Copy out again, unchanged, the listing below from the line that has "[33, 208, 81, 269]" through the line that has "[395, 371, 491, 485]".

● **Excerpted records**:

----------

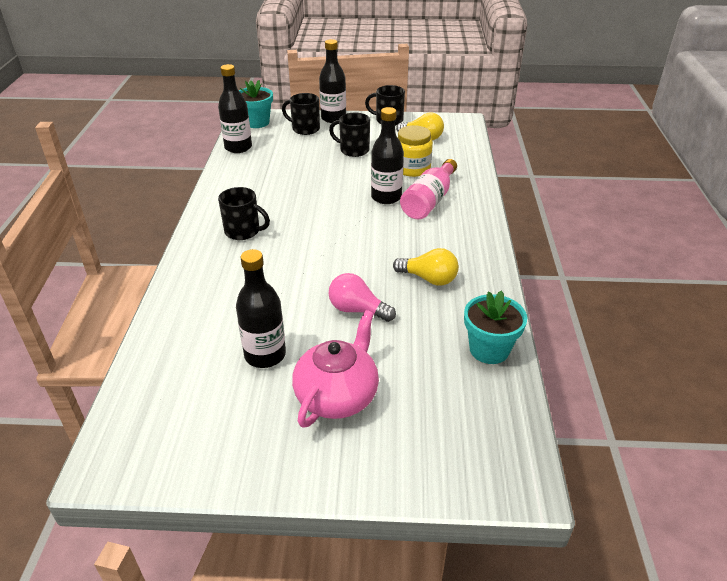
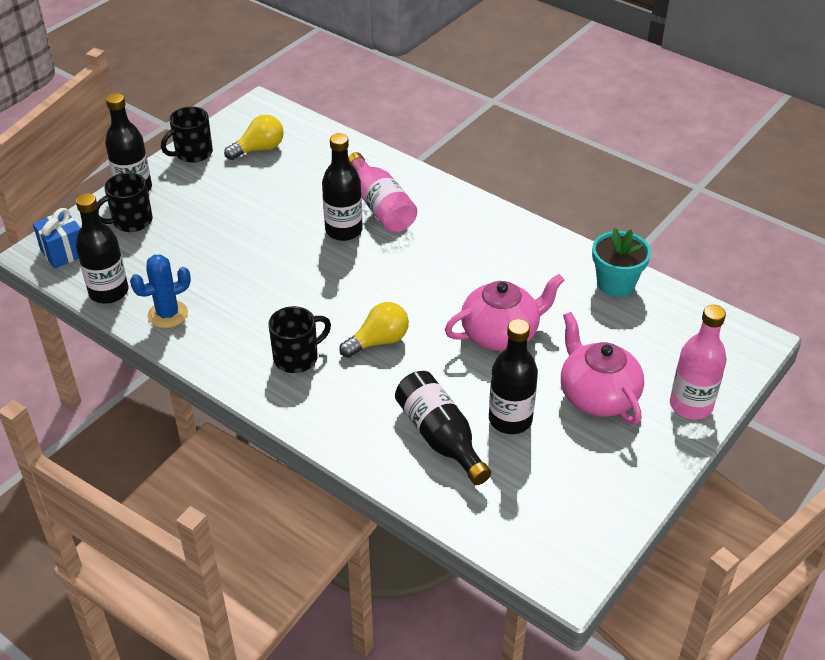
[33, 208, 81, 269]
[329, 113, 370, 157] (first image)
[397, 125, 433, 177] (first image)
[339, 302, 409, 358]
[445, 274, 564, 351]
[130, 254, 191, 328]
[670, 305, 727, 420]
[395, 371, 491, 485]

----------

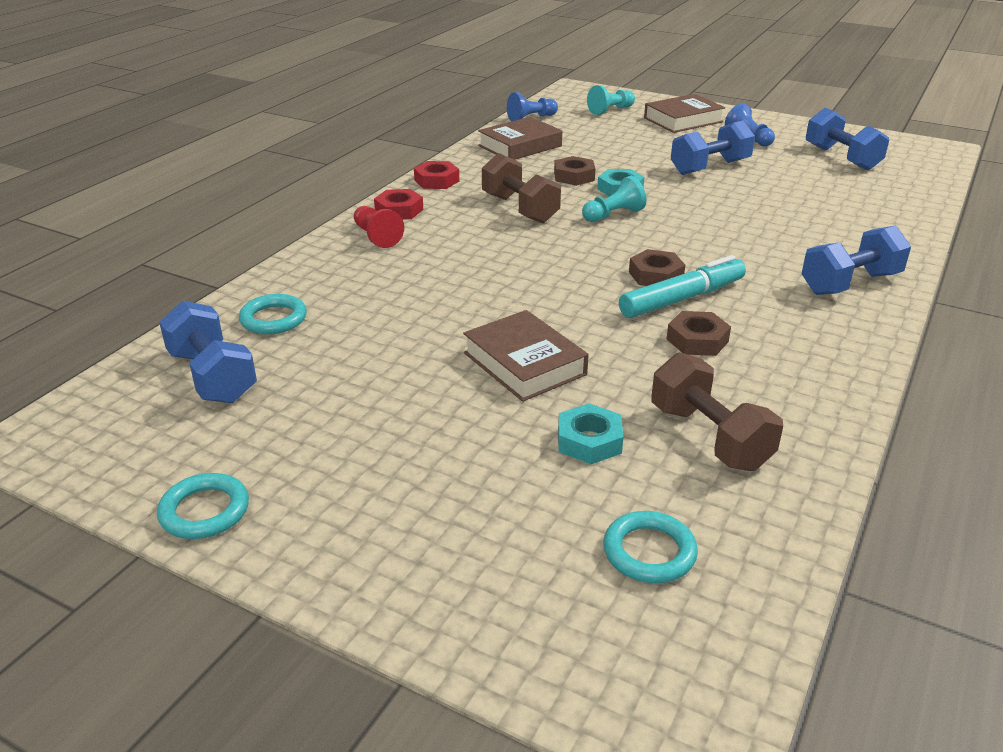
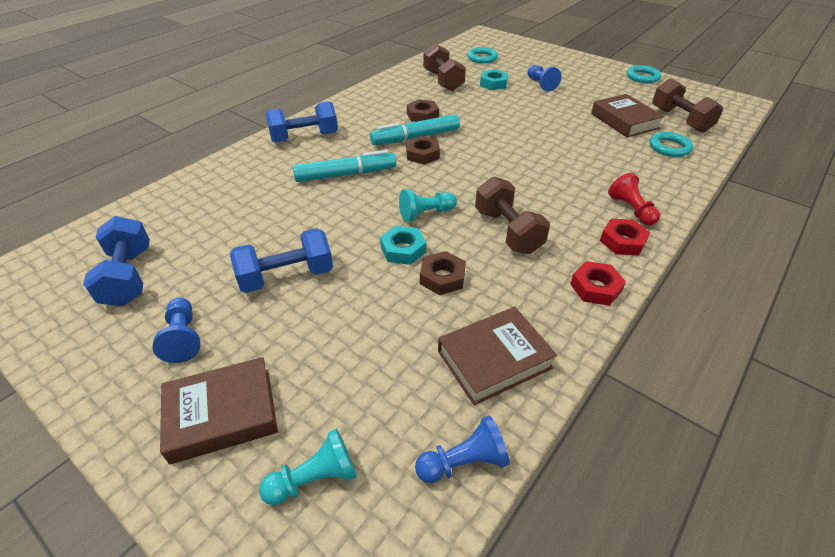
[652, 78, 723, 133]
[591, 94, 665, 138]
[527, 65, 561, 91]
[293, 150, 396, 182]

----------

● **Your response**:
[33, 208, 81, 269]
[329, 113, 370, 157] (first image)
[397, 125, 433, 177] (first image)
[339, 302, 409, 358]
[445, 274, 564, 351]
[130, 254, 191, 328]
[670, 305, 727, 420]
[395, 371, 491, 485]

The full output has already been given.